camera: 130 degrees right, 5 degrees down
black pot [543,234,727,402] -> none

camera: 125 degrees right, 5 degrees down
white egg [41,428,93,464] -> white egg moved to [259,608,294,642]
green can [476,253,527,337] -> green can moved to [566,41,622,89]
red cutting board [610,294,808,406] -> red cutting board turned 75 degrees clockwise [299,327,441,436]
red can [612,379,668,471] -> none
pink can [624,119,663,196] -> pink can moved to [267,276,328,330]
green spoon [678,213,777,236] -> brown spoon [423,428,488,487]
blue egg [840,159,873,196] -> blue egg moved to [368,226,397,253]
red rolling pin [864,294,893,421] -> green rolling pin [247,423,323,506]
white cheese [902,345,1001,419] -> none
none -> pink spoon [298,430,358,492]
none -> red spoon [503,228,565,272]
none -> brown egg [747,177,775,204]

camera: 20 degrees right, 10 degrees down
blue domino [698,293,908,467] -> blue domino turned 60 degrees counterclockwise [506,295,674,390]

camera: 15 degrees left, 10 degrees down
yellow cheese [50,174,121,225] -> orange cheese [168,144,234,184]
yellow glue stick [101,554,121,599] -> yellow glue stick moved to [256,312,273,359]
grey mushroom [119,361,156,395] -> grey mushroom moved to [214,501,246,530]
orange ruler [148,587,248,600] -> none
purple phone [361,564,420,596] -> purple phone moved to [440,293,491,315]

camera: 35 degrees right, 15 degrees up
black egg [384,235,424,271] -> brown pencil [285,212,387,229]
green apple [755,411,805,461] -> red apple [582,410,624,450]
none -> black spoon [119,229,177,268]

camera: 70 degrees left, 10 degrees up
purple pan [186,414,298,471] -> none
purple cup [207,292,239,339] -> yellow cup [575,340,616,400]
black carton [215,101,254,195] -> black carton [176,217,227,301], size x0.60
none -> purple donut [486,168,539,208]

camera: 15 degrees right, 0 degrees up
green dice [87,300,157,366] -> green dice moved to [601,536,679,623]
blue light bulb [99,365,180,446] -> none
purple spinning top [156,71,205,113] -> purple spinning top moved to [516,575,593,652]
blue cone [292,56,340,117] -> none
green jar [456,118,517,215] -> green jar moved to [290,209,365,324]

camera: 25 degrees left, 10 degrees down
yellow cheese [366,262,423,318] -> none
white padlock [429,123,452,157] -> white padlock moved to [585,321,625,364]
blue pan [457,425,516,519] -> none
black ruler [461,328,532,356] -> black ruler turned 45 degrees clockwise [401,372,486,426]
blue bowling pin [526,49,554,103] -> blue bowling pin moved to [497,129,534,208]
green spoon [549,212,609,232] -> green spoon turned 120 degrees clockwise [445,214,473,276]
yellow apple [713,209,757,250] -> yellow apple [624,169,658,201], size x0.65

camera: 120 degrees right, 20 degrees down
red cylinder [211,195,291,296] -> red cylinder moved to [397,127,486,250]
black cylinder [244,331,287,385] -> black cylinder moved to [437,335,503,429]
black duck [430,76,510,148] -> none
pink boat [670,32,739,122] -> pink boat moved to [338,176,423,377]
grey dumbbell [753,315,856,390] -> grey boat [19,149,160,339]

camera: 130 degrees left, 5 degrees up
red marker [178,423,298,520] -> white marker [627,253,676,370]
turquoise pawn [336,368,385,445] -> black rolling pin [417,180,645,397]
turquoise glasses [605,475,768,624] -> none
==============================
*TASK ITEM*: Determine how many lines in the data contain the string "right", and give the number only.

*ANSWER SECTION*: 6